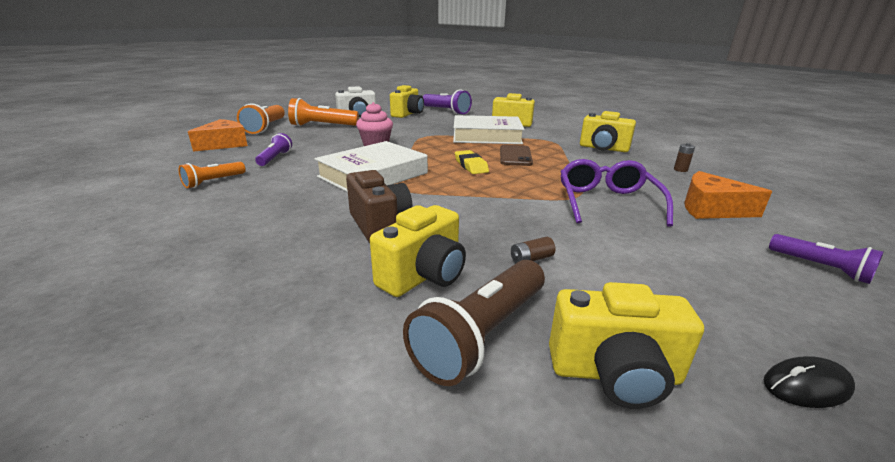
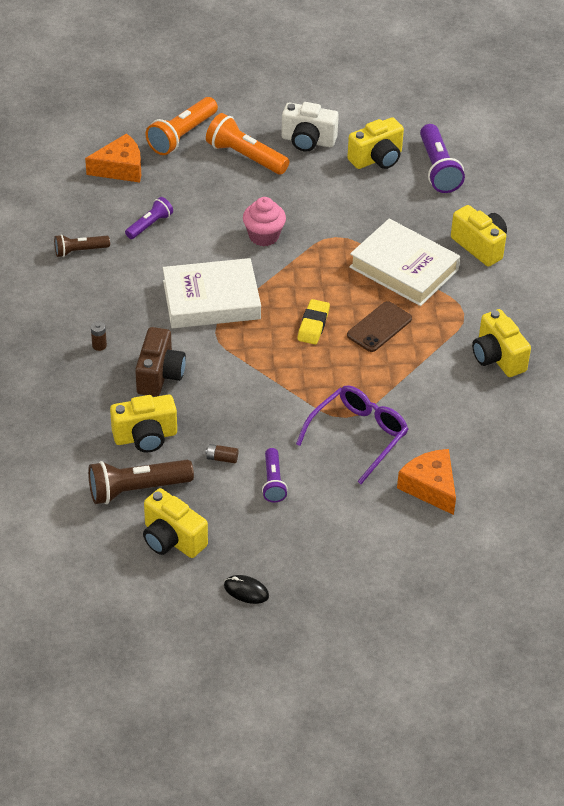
camera: 35 degrees right, 20 degrees up
(213, 182) = (80, 251): orange flashlight -> brown flashlight
(680, 170) = (509, 432): brown battery -> brown battery (99, 345)
(820, 267) = (394, 564): purple flashlight -> purple flashlight (273, 482)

....

§ **Assigned task**: A single number is the whole answer here: the number of lines in the data containing "flashlight".

§ **Solution to this exercise**: 2